# TASK:
Exact copy, pictures excluded: please retype every record below.

# PROVIDED MATERIAL:
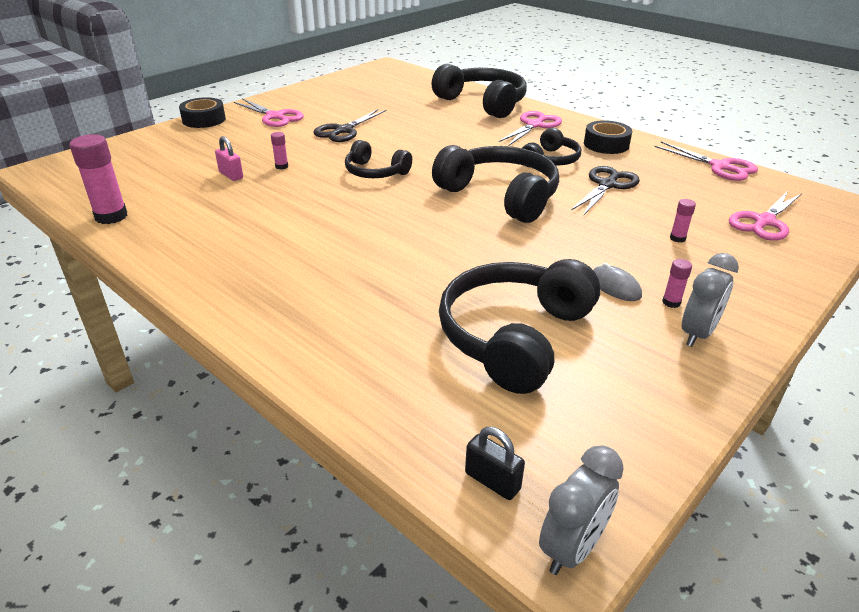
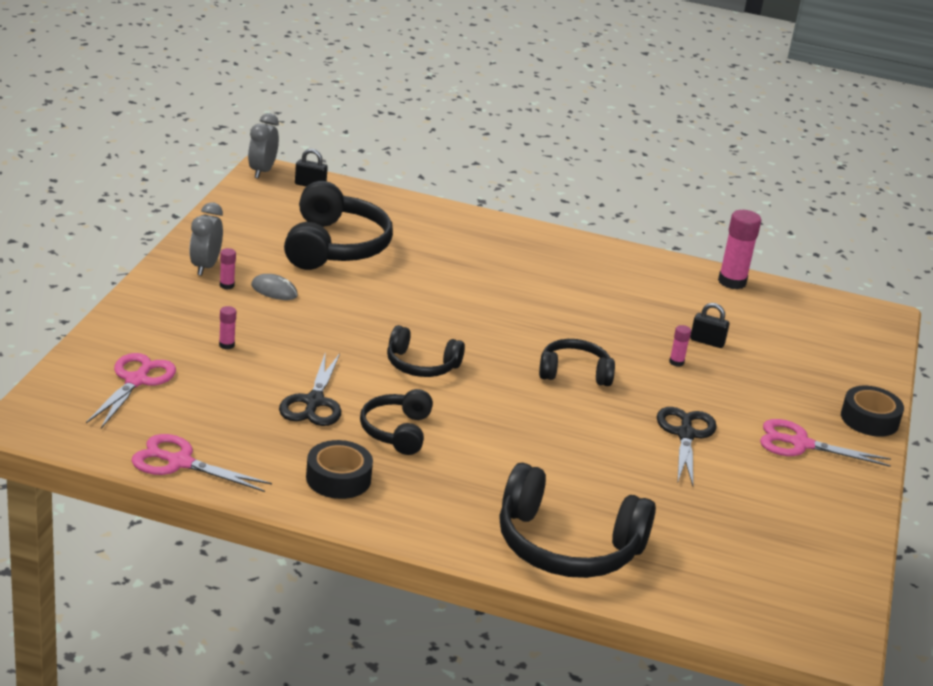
camera: 150 degrees right, 5 degrees down
(231, 175) = (707, 341): pink padlock -> black padlock
(500, 196) = (421, 365): black headphones -> black headphones, size x0.57
(534, 125) = (455, 502): pink scissors -> none

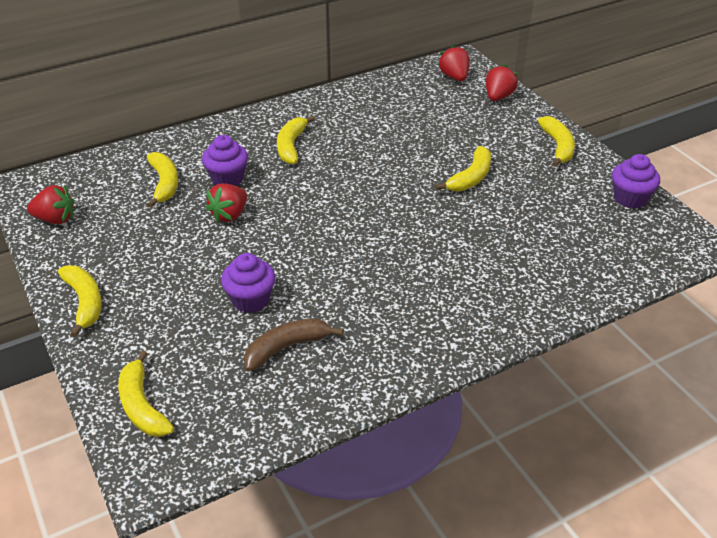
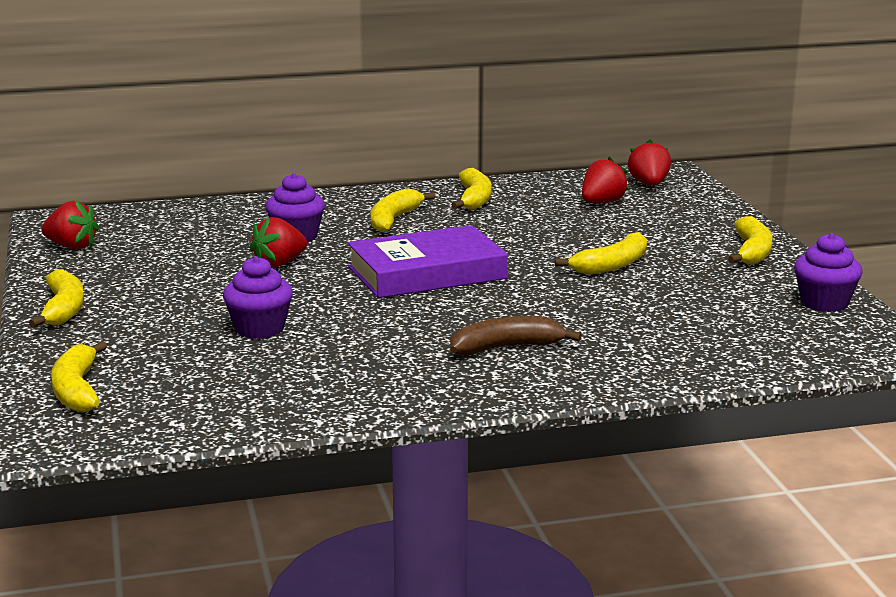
camera: 15 degrees right, 20 degrees down
(164, 184) = (217, 233): yellow banana -> yellow banana (474, 199)
(286, 348) = (278, 369): brown banana -> brown banana (506, 348)
(344, 208) = (427, 273): none -> purple book
(498, 97) = (698, 205): red strawberry -> red strawberry (602, 203)

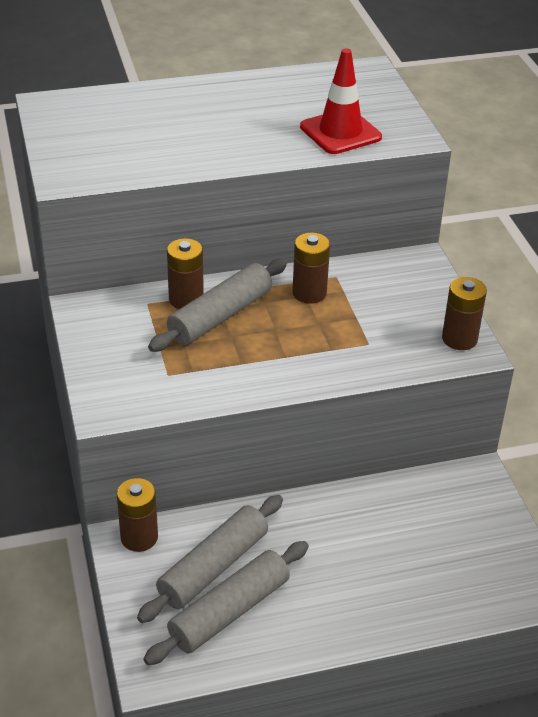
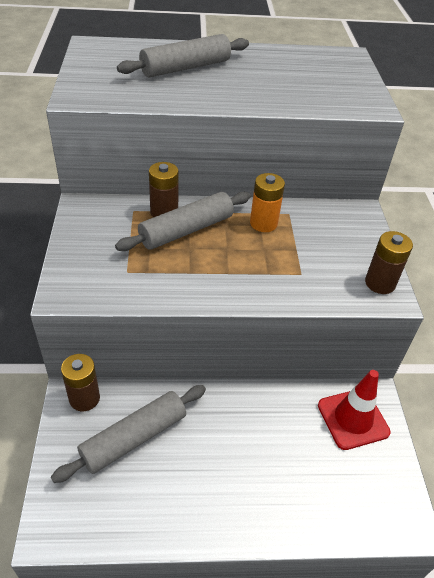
camera: 10 degrees right, 5 degrees up
(229, 611) = (134, 483): grey rolling pin -> grey rolling pin (185, 68)
(309, 293) = (263, 223): brown battery -> orange battery
(340, 132) = (313, 95): red traffic cone -> red traffic cone (353, 419)

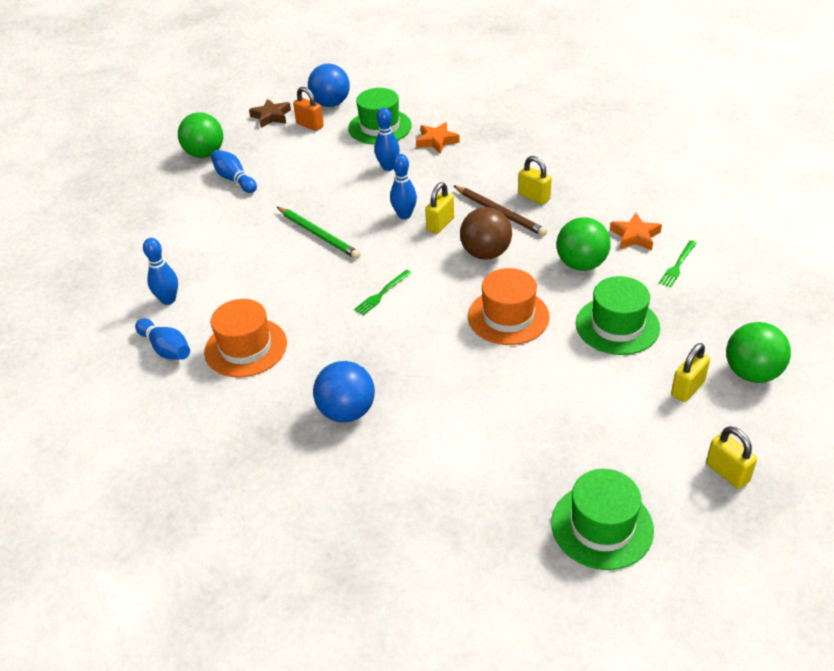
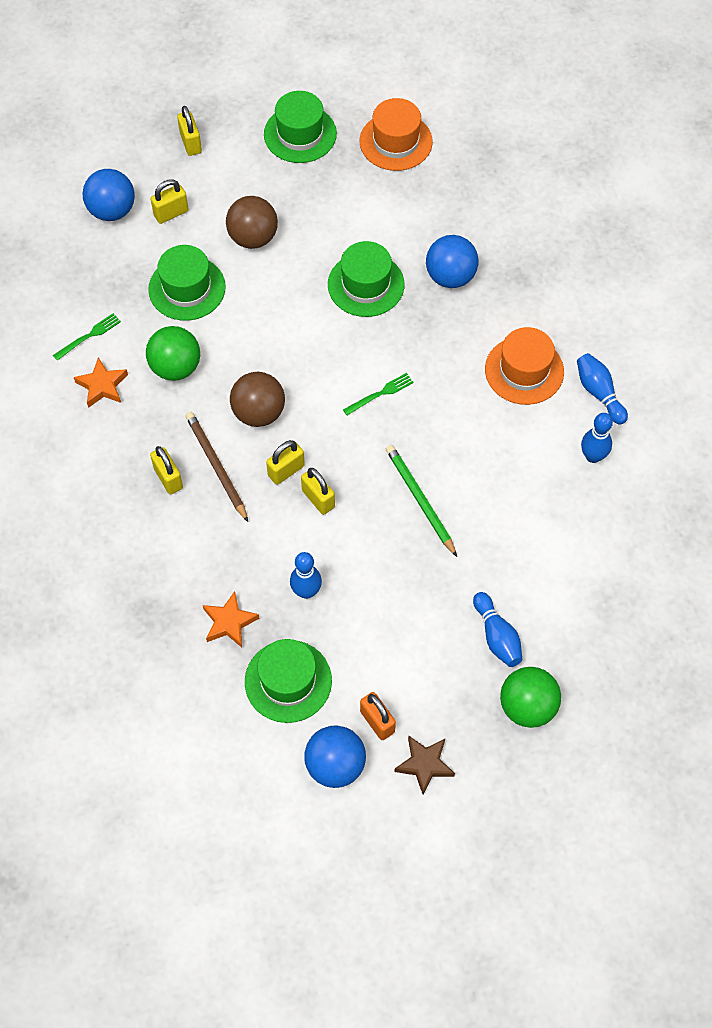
camera: 165 degrees left, 20 degrees up
(404, 215) = (318, 499): blue bowling pin -> yellow padlock
(436, 378) = (366, 284): none -> green hat
(508, 316) = (275, 328): orange hat -> orange hat (396, 141)
(582, 390) = (253, 237): none -> brown ball
(752, 373) = (112, 210): green ball -> blue ball

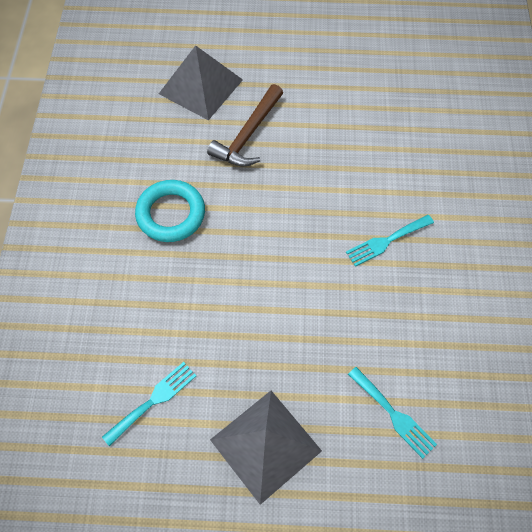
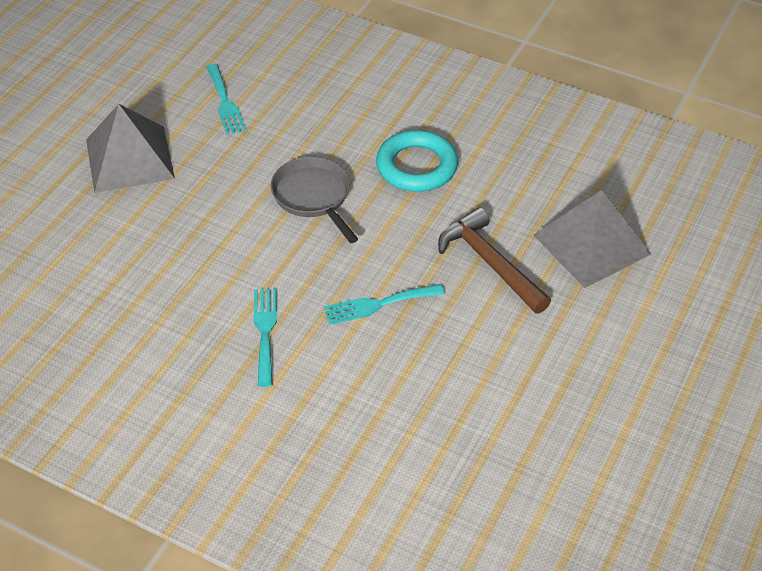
camera: 115 degrees right, 15 degrees down
(239, 271) = (313, 197): none -> grey pan
(393, 414) = (82, 255): turquoise fork -> turquoise fork (378, 304)

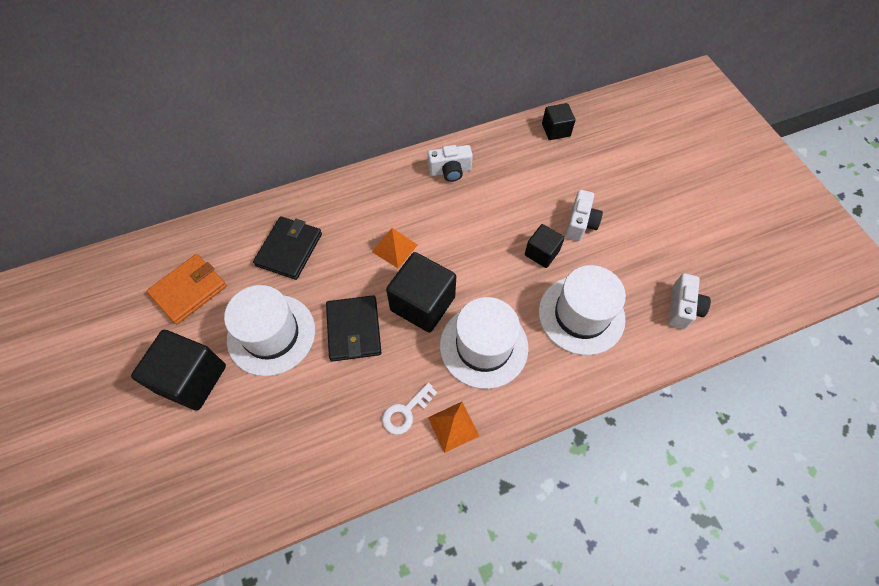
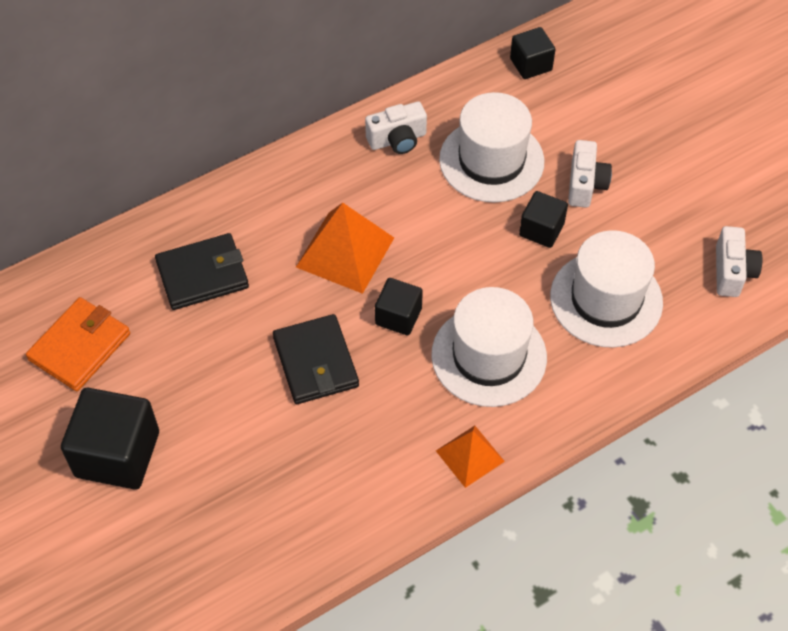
camera: 10 degrees left, 5 degrees down
(271, 334) = (208, 384): white hat -> white hat (491, 160)
(289, 250) = (202, 275): black wallet -> black wallet turned 60 degrees clockwise
(394, 248) = (345, 252): orange pyramid -> orange pyramid, size x1.64
(405, 412) = (406, 449): white key -> none
(422, 303) = (398, 316): black cube -> black cube, size x0.57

# THE COMPLETED TASK:
camera: 150 degrees right, 5 degrees down
(231, 175) = (707, 341): pink padlock -> black padlock
(500, 196) = (421, 365): black headphones -> black headphones, size x0.57
(534, 125) = (455, 502): pink scissors -> none

camera: 15 degrees right, 20 degrees down
(164, 184) = (217, 233): yellow banana -> yellow banana (474, 199)
(286, 348) = (278, 369): brown banana -> brown banana (506, 348)
(344, 208) = (427, 273): none -> purple book
(498, 97) = (698, 205): red strawberry -> red strawberry (602, 203)

camera: 10 degrees right, 5 degrees up
(229, 611) = (134, 483): grey rolling pin -> grey rolling pin (185, 68)
(309, 293) = (263, 223): brown battery -> orange battery
(340, 132) = (313, 95): red traffic cone -> red traffic cone (353, 419)

camera: 165 degrees left, 20 degrees up
(404, 215) = (318, 499): blue bowling pin -> yellow padlock
(436, 378) = (366, 284): none -> green hat
(508, 316) = (275, 328): orange hat -> orange hat (396, 141)
(582, 390) = (253, 237): none -> brown ball
(752, 373) = (112, 210): green ball -> blue ball

camera: 115 degrees right, 15 degrees down
(239, 271) = (313, 197): none -> grey pan
(393, 414) = (82, 255): turquoise fork -> turquoise fork (378, 304)

camera: 10 degrees left, 5 degrees down
(271, 334) = (208, 384): white hat -> white hat (491, 160)
(289, 250) = (202, 275): black wallet -> black wallet turned 60 degrees clockwise
(394, 248) = (345, 252): orange pyramid -> orange pyramid, size x1.64
(405, 412) = (406, 449): white key -> none
(422, 303) = (398, 316): black cube -> black cube, size x0.57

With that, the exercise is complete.